**Task**
When you reach the line that contains "none -> green plate F4 level 1", begin copying exactly, and continue through the last line of the data; no pictures belong in the copy.

(Object matching data)
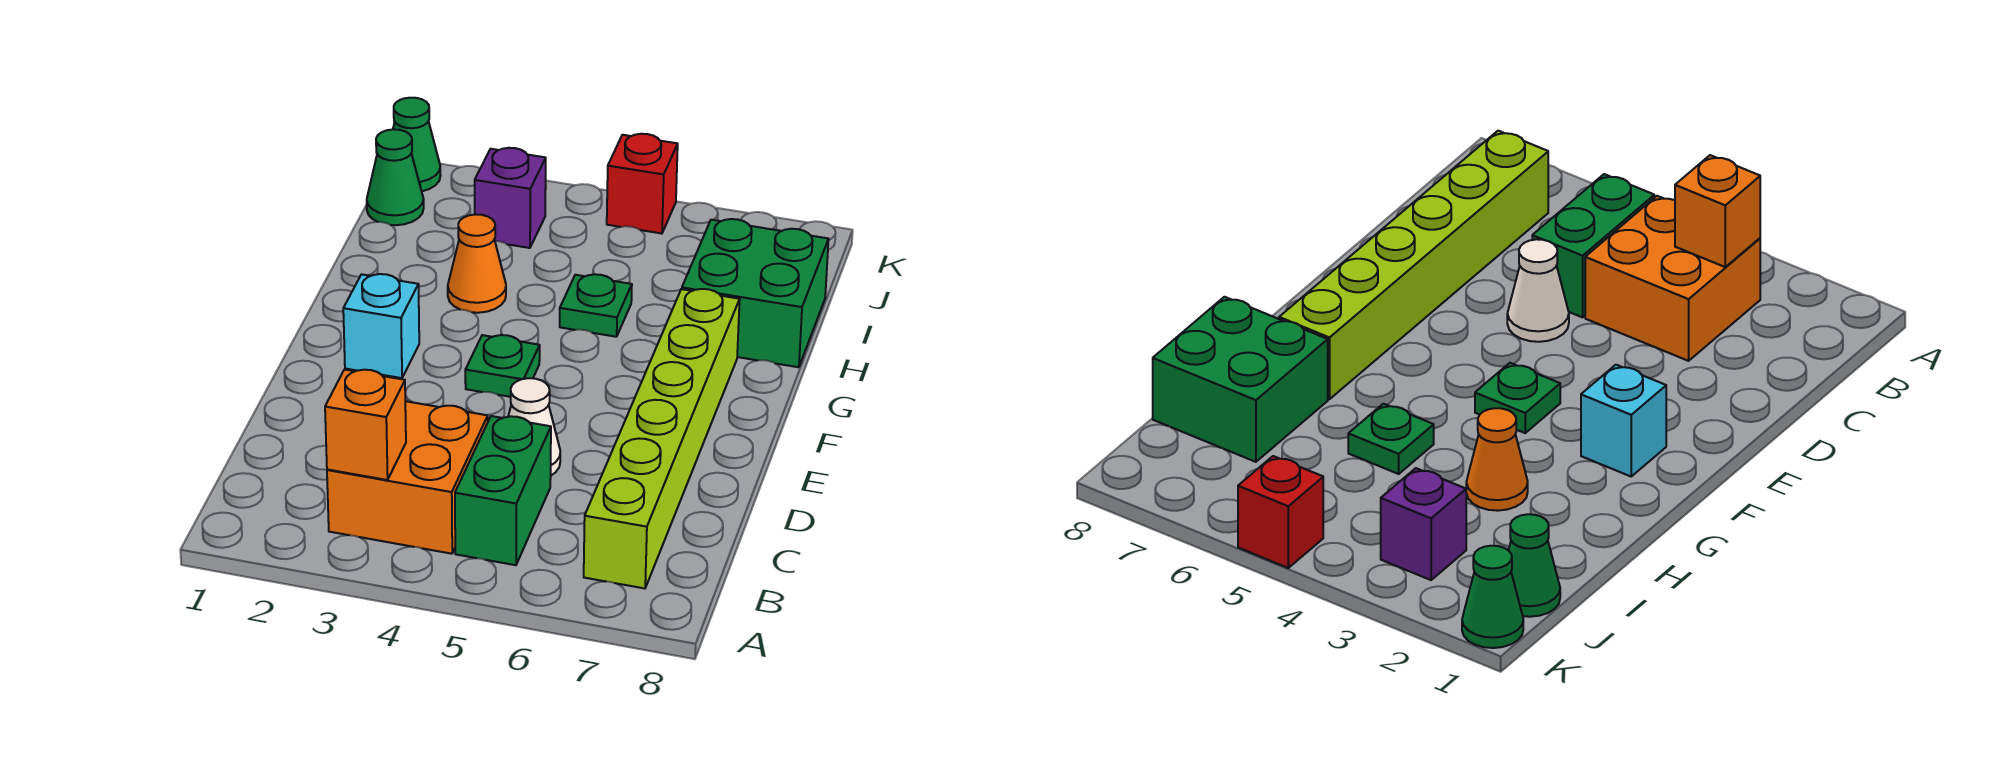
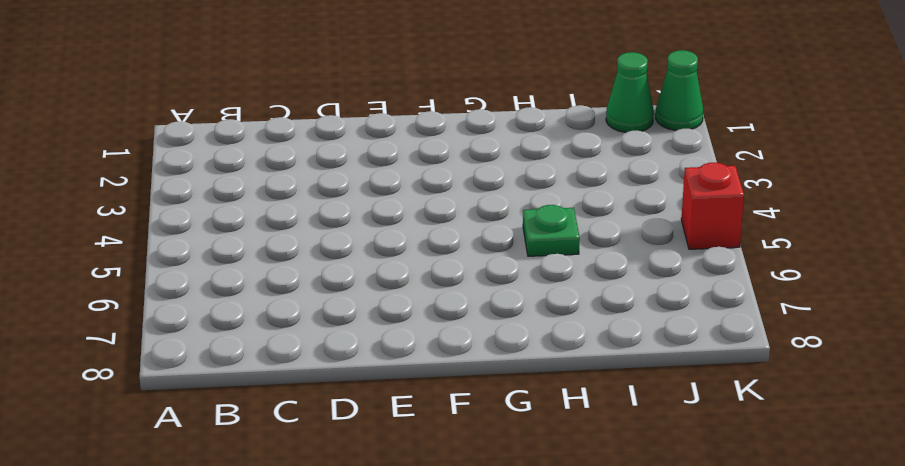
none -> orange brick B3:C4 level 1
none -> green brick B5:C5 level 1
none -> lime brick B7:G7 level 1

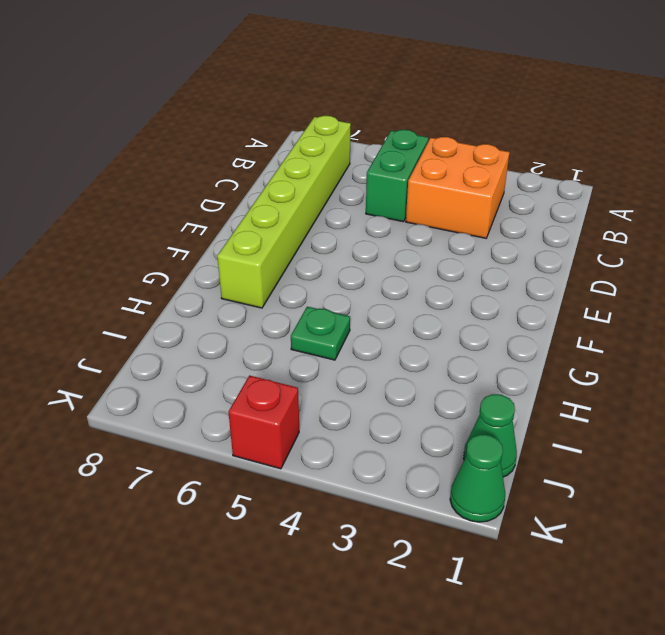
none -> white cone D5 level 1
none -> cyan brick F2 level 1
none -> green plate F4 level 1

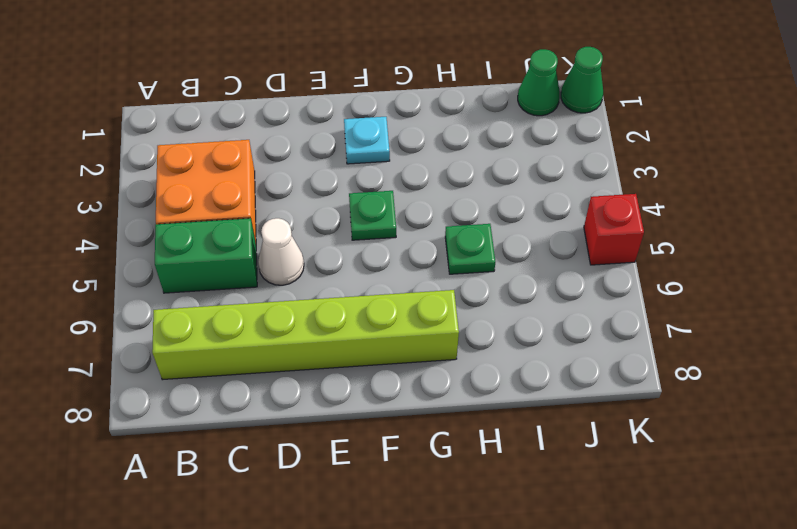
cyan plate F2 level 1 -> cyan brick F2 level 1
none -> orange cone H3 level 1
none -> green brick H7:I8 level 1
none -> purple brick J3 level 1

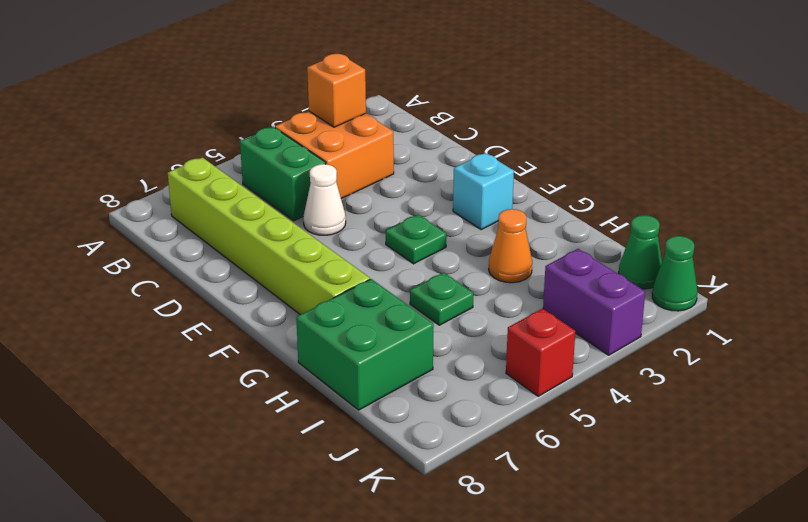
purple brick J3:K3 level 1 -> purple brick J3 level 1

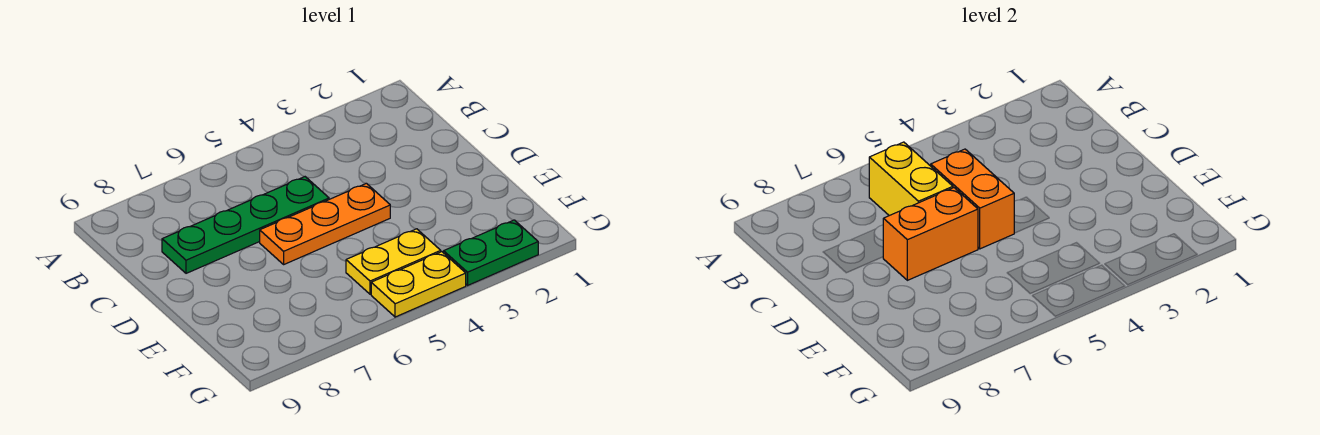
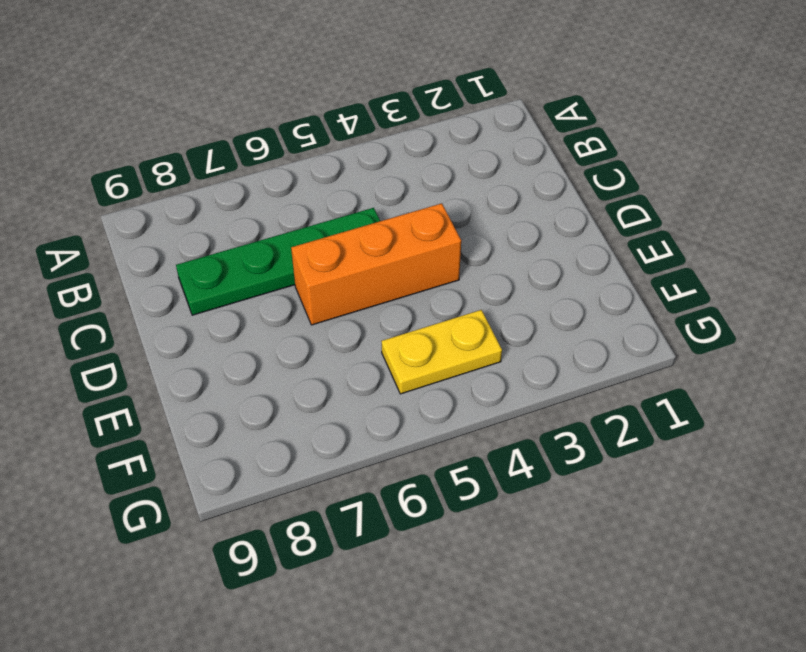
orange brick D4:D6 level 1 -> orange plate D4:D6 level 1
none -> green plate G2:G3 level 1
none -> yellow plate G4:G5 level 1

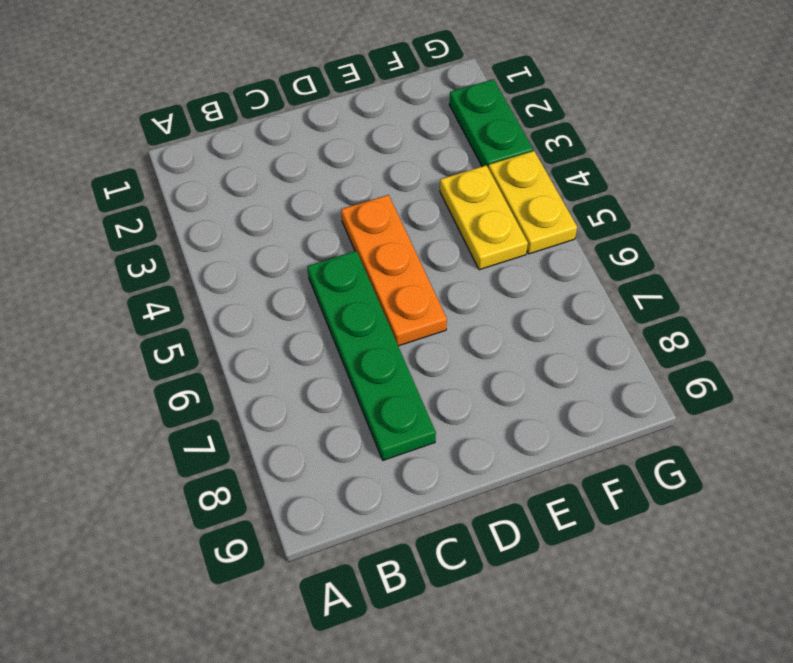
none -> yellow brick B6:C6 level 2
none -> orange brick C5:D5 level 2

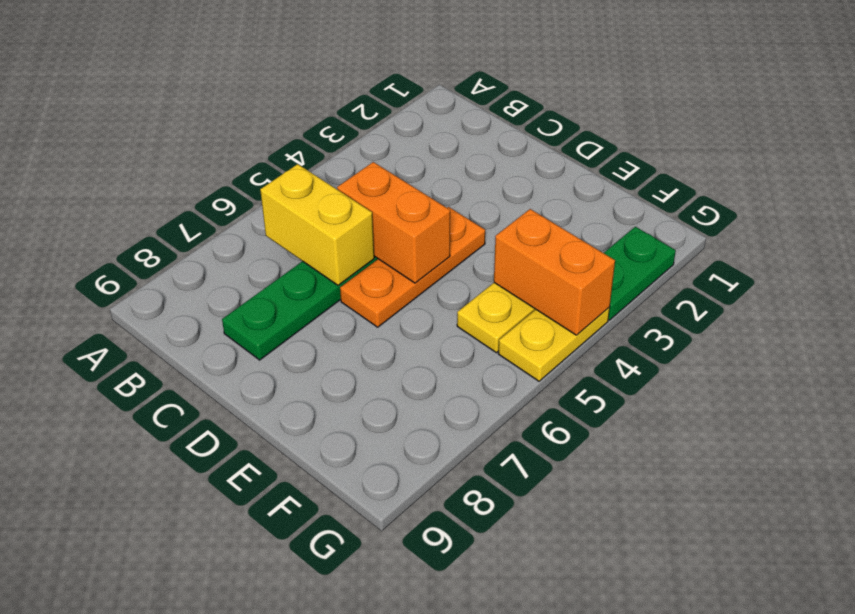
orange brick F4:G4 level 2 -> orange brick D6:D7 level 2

**Answer below**
none -> green plate F4 level 1

cyan plate F2 level 1 -> cyan brick F2 level 1
none -> orange cone H3 level 1
none -> green brick H7:I8 level 1
none -> purple brick J3 level 1

purple brick J3:K3 level 1 -> purple brick J3 level 1

orange brick D4:D6 level 1 -> orange plate D4:D6 level 1
none -> green plate G2:G3 level 1
none -> yellow plate G4:G5 level 1

none -> yellow brick B6:C6 level 2
none -> orange brick C5:D5 level 2

orange brick F4:G4 level 2 -> orange brick D6:D7 level 2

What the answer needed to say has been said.